BRIEF: Only the text belongs in the copy: retype each record exactly as it appears.

MATERIAL FOR THIS EXERCISE:
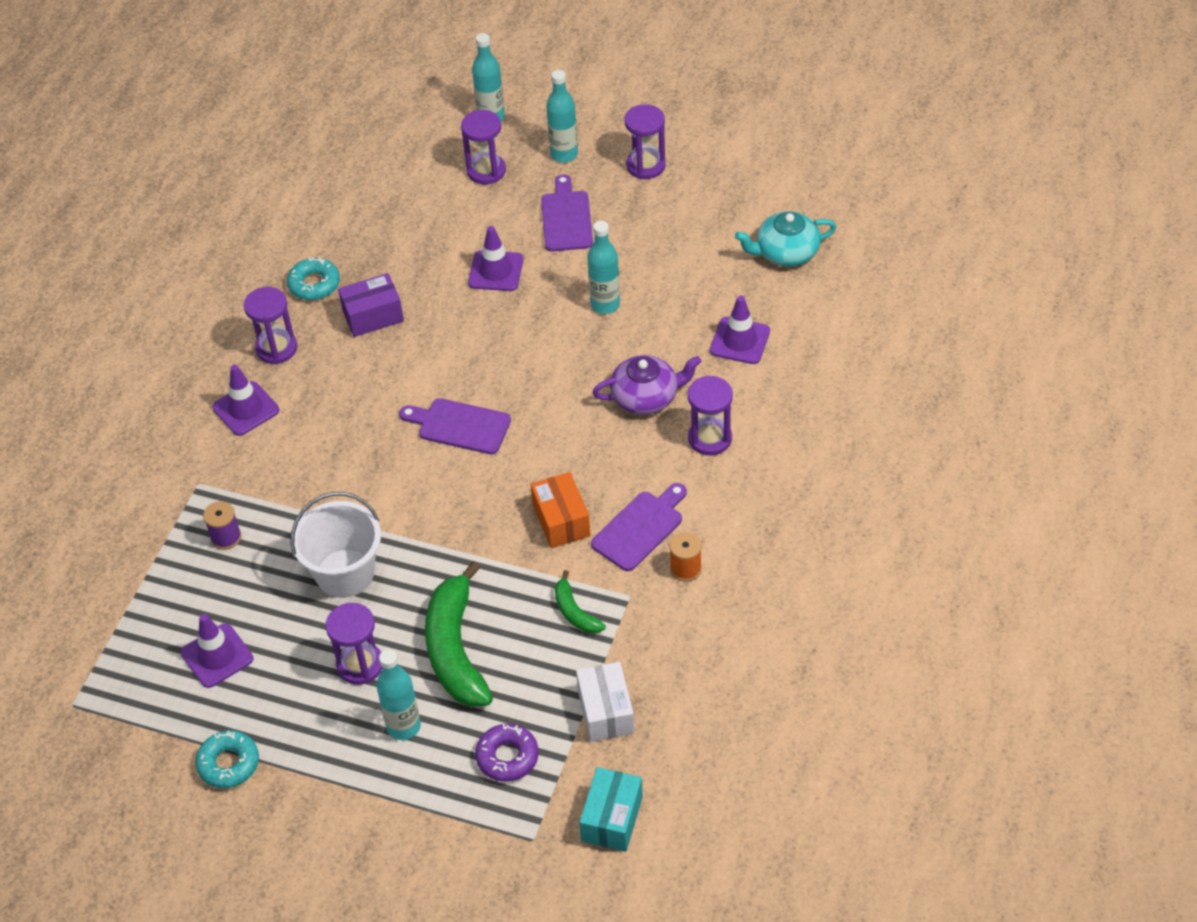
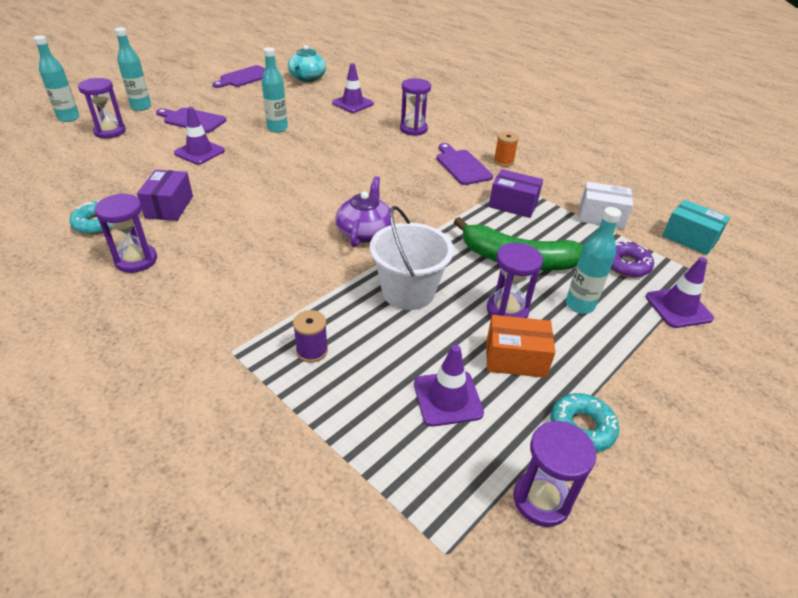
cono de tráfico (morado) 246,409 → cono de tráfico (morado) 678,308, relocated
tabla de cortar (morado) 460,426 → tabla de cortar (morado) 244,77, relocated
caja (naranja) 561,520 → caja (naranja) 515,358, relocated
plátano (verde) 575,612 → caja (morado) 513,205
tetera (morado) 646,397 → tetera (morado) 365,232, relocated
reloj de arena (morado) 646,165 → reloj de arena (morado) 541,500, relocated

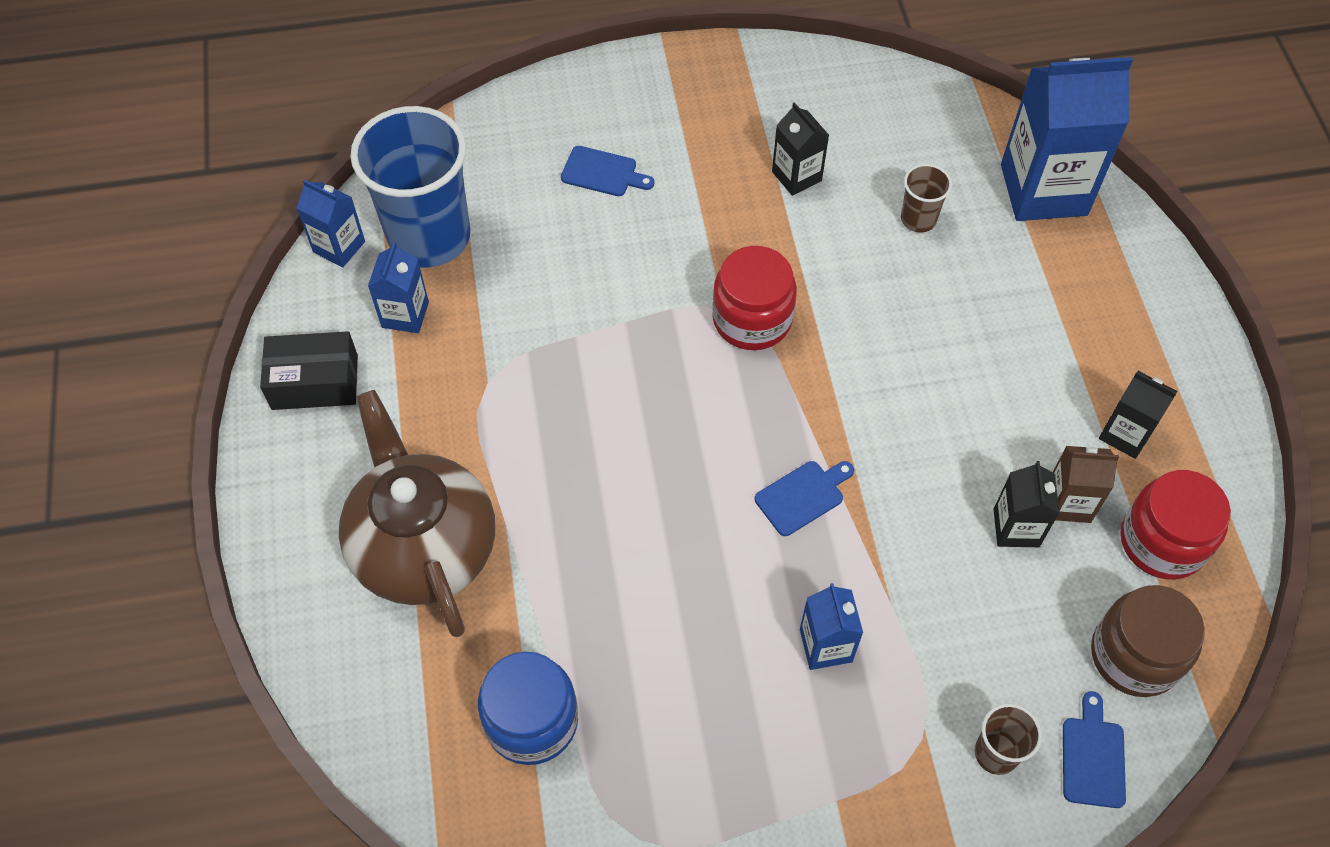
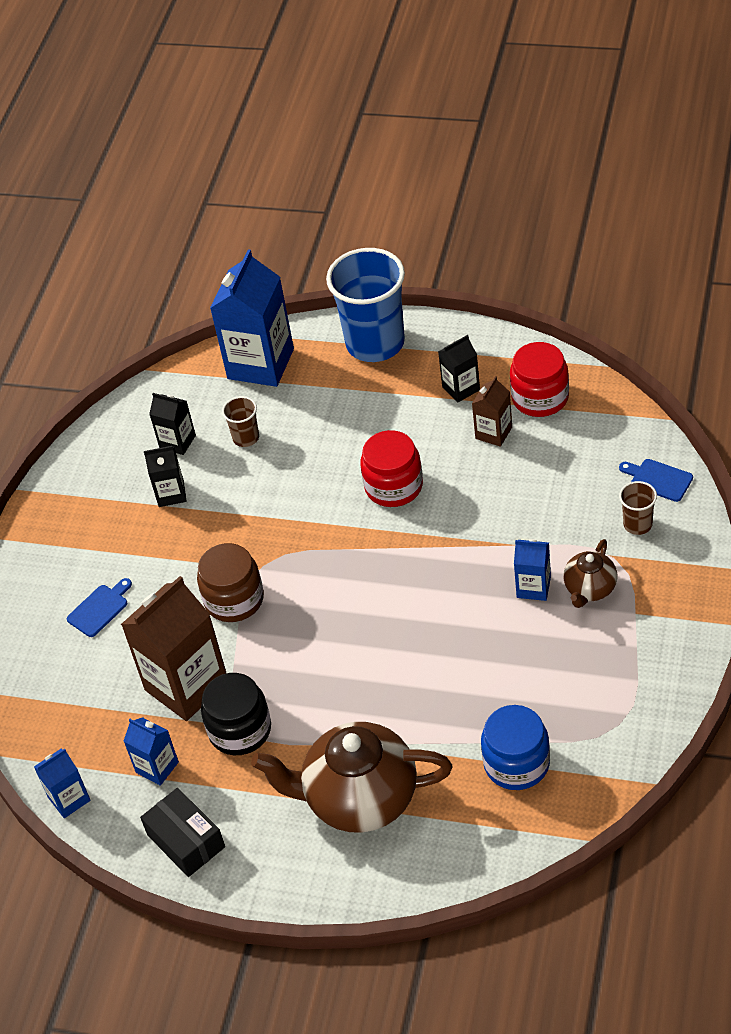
caja (negro) 315,382 → caja (negro) 186,841, 60 degrees counterclockwise
vaso (azul) 429,237 → vaso (azul) 375,343, relocated
tarro (rojo) 752,319 → tarro (rojo) 394,486, relocated
tabla de cortar (azul) 802,496 → -
cartón de leche (negro) 1016,528 → cartón de leche (negro) 177,442, relocated
tarro (marrón) 1135,655 → tarro (marrón) 234,599, relocated
- → cartón de leche (marrón) 186,686
- → tarro (negro) 240,730
- → tetera (marrón) 590,589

OUTPUT:
cono de tráfico (morado) 246,409 → cono de tráfico (morado) 678,308, relocated
tabla de cortar (morado) 460,426 → tabla de cortar (morado) 244,77, relocated
caja (naranja) 561,520 → caja (naranja) 515,358, relocated
plátano (verde) 575,612 → caja (morado) 513,205
tetera (morado) 646,397 → tetera (morado) 365,232, relocated
reloj de arena (morado) 646,165 → reloj de arena (morado) 541,500, relocated

caja (negro) 315,382 → caja (negro) 186,841, 60 degrees counterclockwise
vaso (azul) 429,237 → vaso (azul) 375,343, relocated
tarro (rojo) 752,319 → tarro (rojo) 394,486, relocated
tabla de cortar (azul) 802,496 → -
cartón de leche (negro) 1016,528 → cartón de leche (negro) 177,442, relocated
tarro (marrón) 1135,655 → tarro (marrón) 234,599, relocated
- → cartón de leche (marrón) 186,686
- → tarro (negro) 240,730
- → tetera (marrón) 590,589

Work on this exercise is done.